---------- Data excerpts
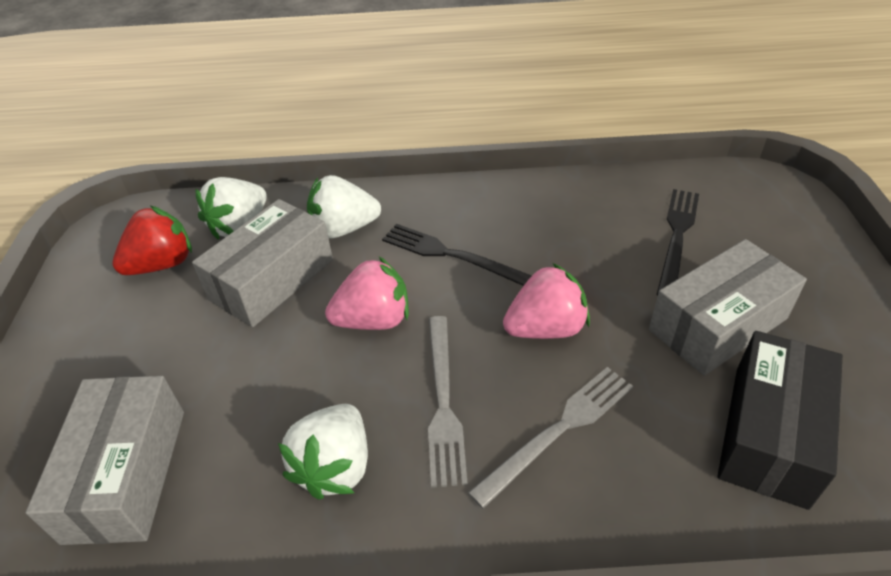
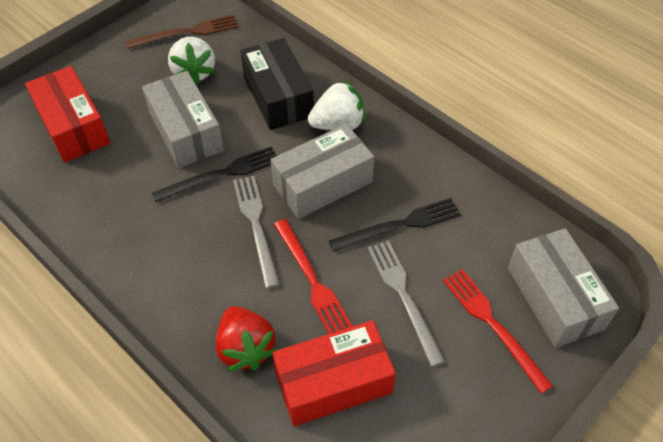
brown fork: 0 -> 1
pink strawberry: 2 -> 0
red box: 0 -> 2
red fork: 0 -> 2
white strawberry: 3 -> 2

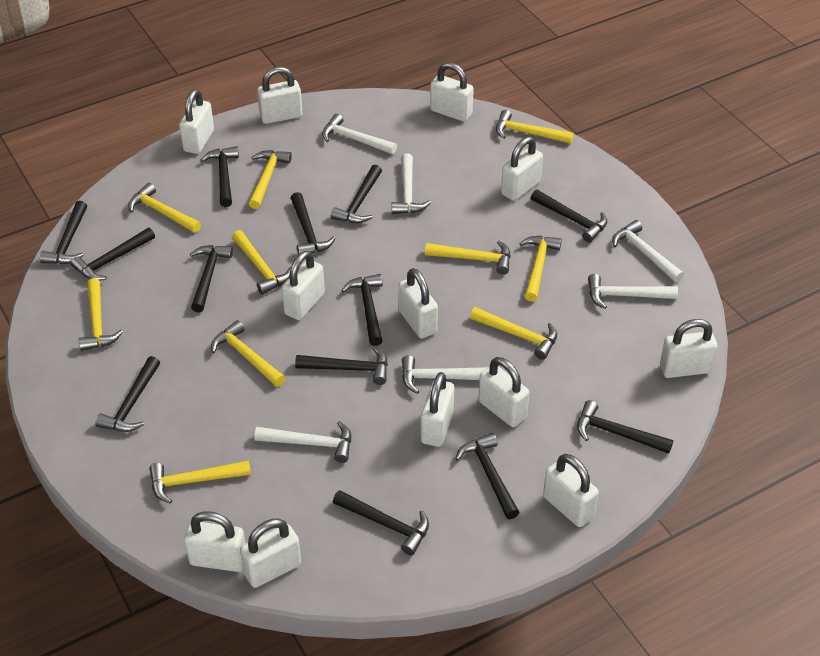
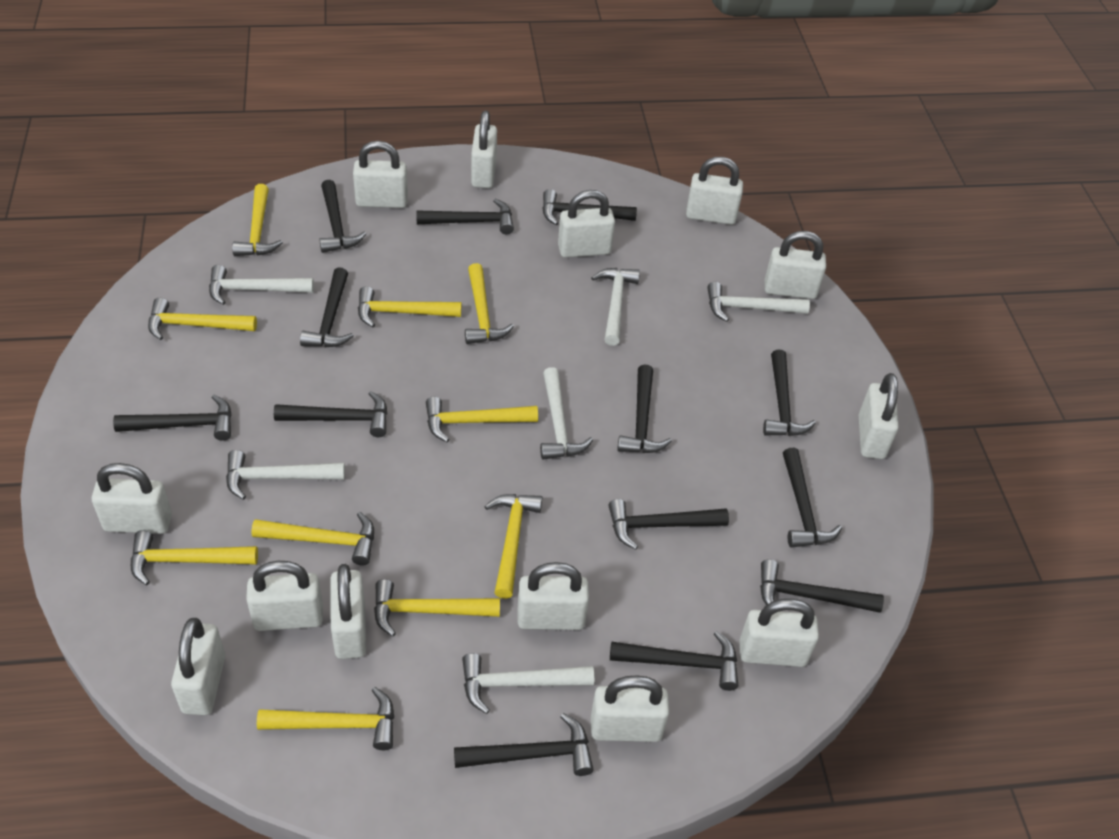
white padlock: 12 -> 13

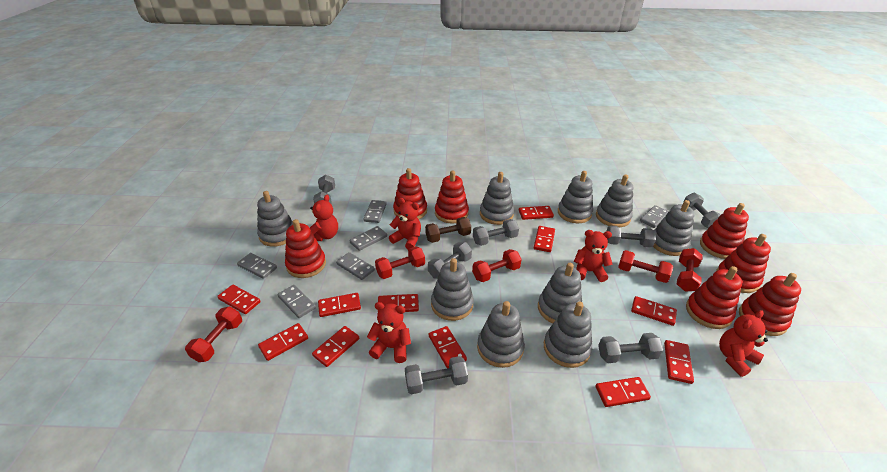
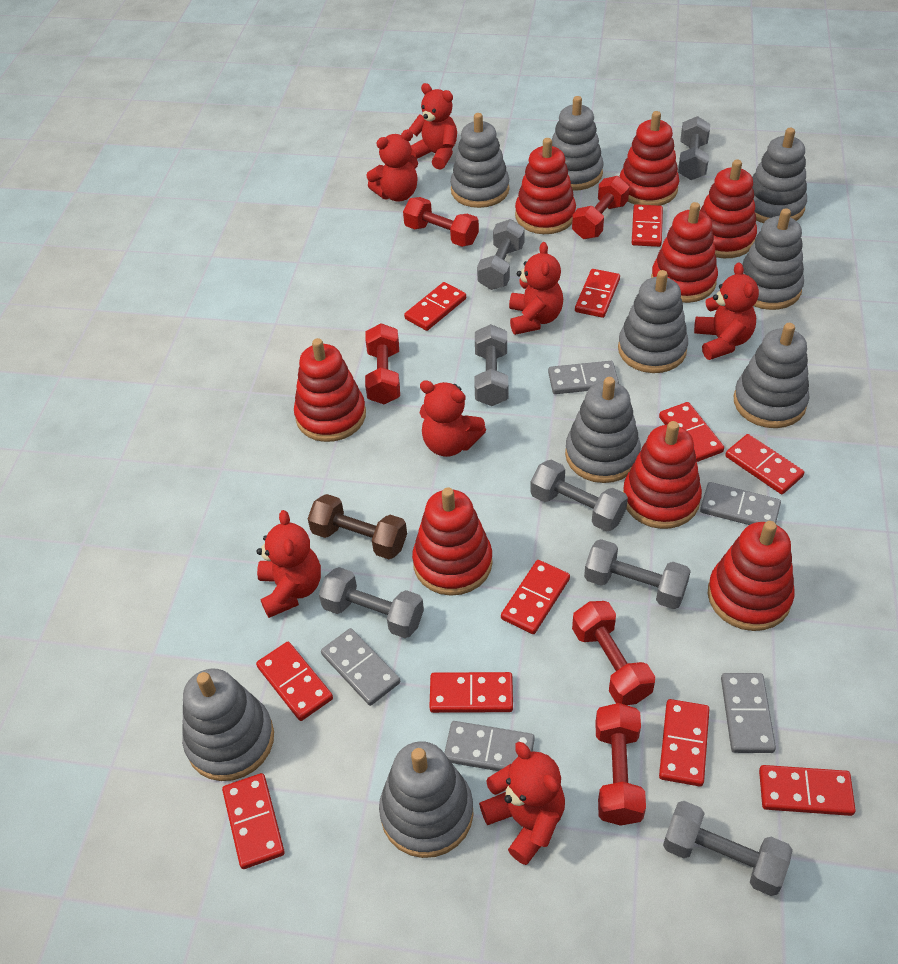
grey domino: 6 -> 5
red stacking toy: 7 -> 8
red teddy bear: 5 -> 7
--------------------
Among the entries above, how many lines contain the string "white"? Only the number should be given.

2